▶ _WHAT IS BEING ASKED_
Quote these lines exactly: the one that holds "(770, 404) = (205, 198): pink" and every line after it to the end of the material below. Skip pictures.

(MATERIAL SHOWN begins)

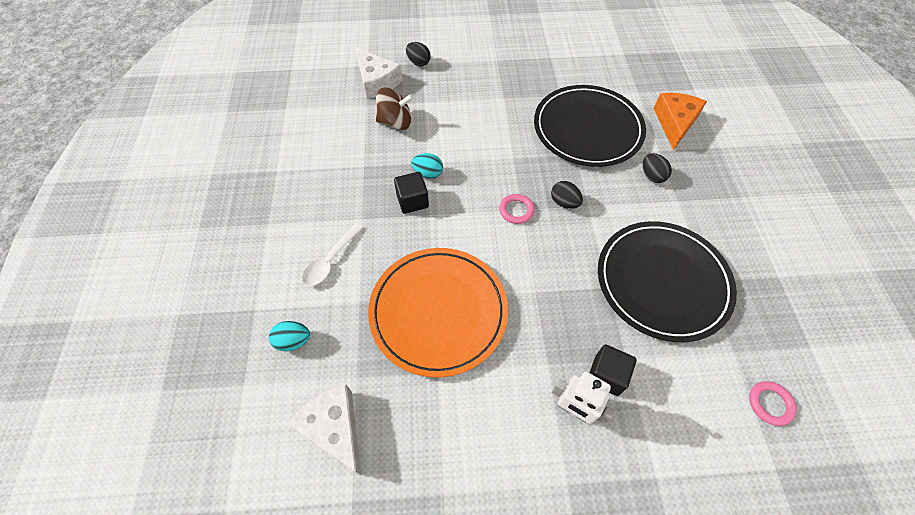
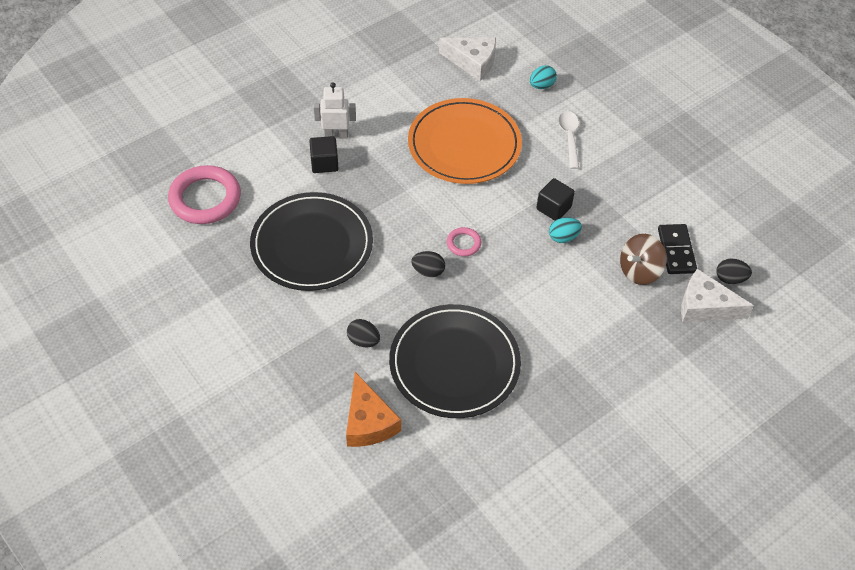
camera: 145 degrees right, 5 degrees down
(353, 122) = (676, 251): none -> black domino
(418, 62) = (690, 355): black egg -> black egg (730, 279)
(770, 404) = (205, 198): pink ring -> pink ring, size x2.11

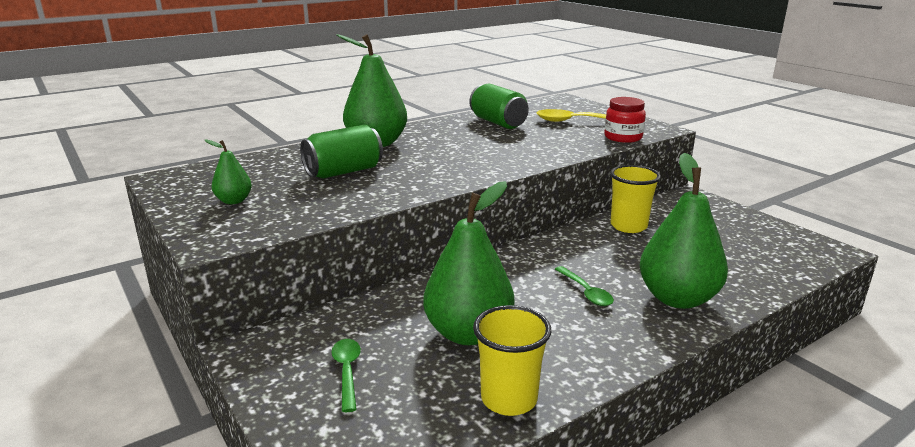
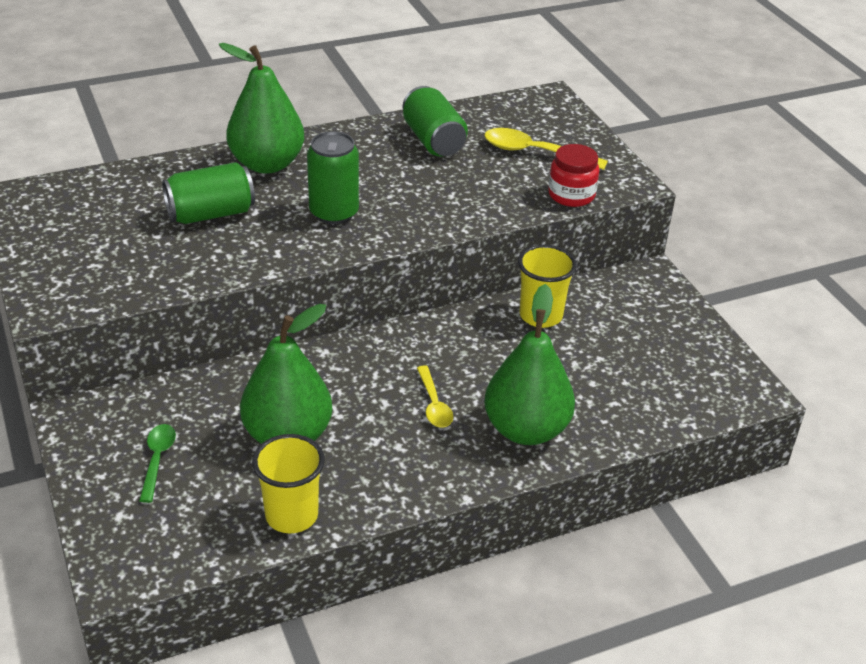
camera: 10 degrees right, 15 degrees up
(234, 201) = (82, 247): green pear -> none
(447, 162) = (334, 213): none -> green can
(586, 292) = (434, 404): green spoon -> yellow spoon

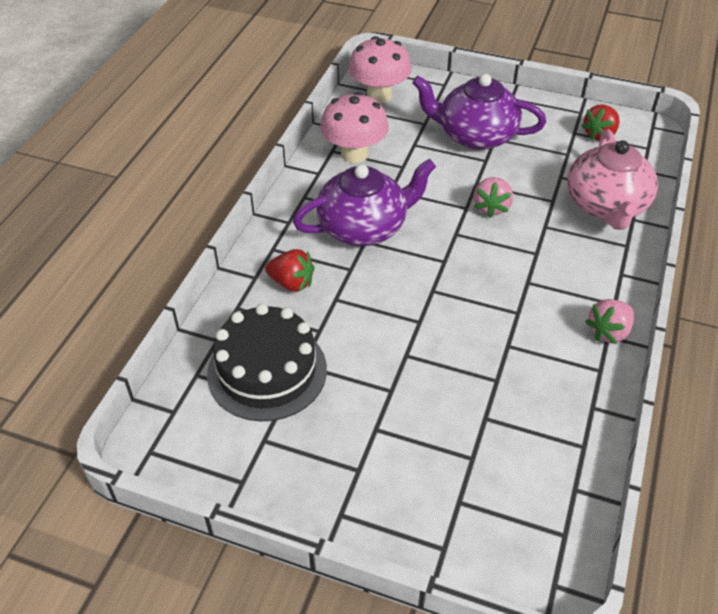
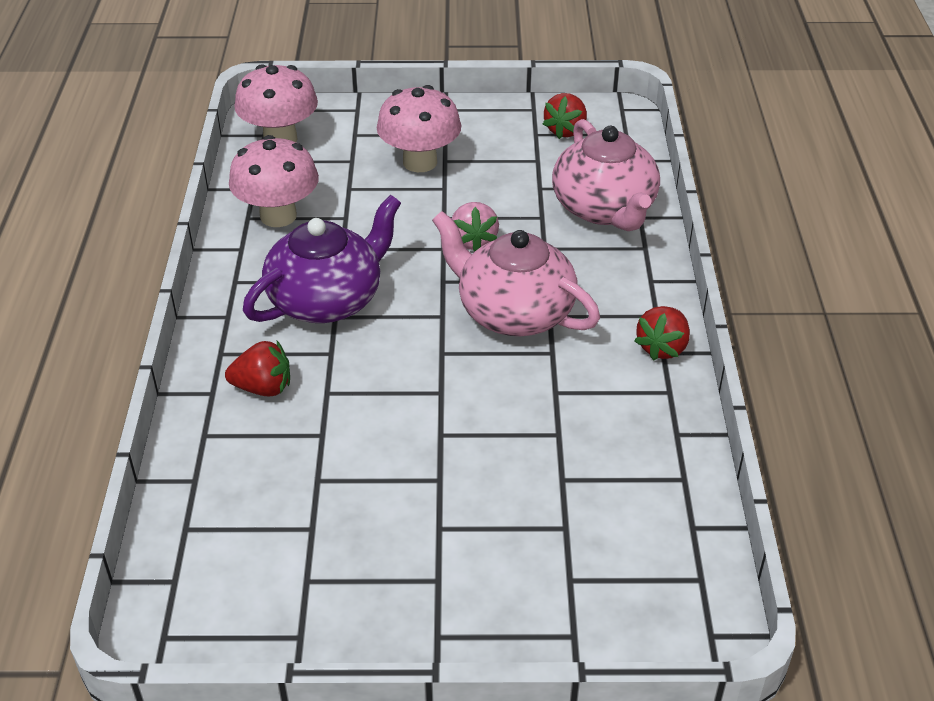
camera: 20 degrees left, 5 degrees down
(267, 371) = (276, 499): black cake -> none
(475, 135) = (420, 162): purple teapot -> pink mushroom
(500, 272) = (513, 312): none -> pink teapot
(608, 332) = (662, 348): pink strawberry -> red strawberry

(MATERIAL SHOWN ends)

▶ _PROBLEM SOLUTION_
(770, 404) = (205, 198): pink ring -> pink ring, size x2.11

camera: 10 degrees right, 15 degrees up
(234, 201) = (82, 247): green pear -> none
(447, 162) = (334, 213): none -> green can
(586, 292) = (434, 404): green spoon -> yellow spoon

camera: 20 degrees left, 5 degrees down
(267, 371) = (276, 499): black cake -> none
(475, 135) = (420, 162): purple teapot -> pink mushroom
(500, 272) = (513, 312): none -> pink teapot
(608, 332) = (662, 348): pink strawberry -> red strawberry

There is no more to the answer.